* What is being asked: Leaving out the images, reproduce every line of the data that follows exactly.

* Material provided:
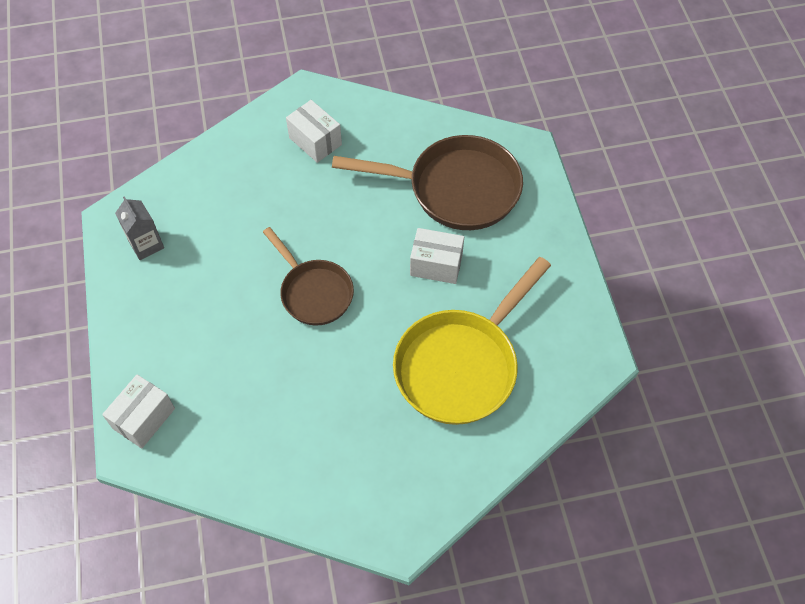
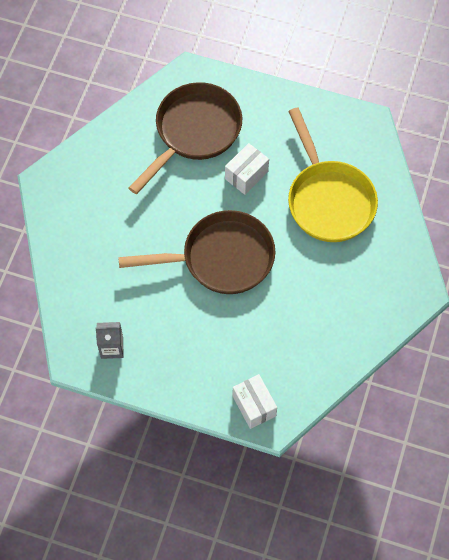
camera: 60 degrees left, 5 degrees up
(313, 292) = (221, 258): brown pan -> brown pan, size x1.61
(315, 141) = (94, 197): white box -> none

* Result:
camera: 60 degrees left, 5 degrees up
(313, 292) = (221, 258): brown pan -> brown pan, size x1.61
(315, 141) = (94, 197): white box -> none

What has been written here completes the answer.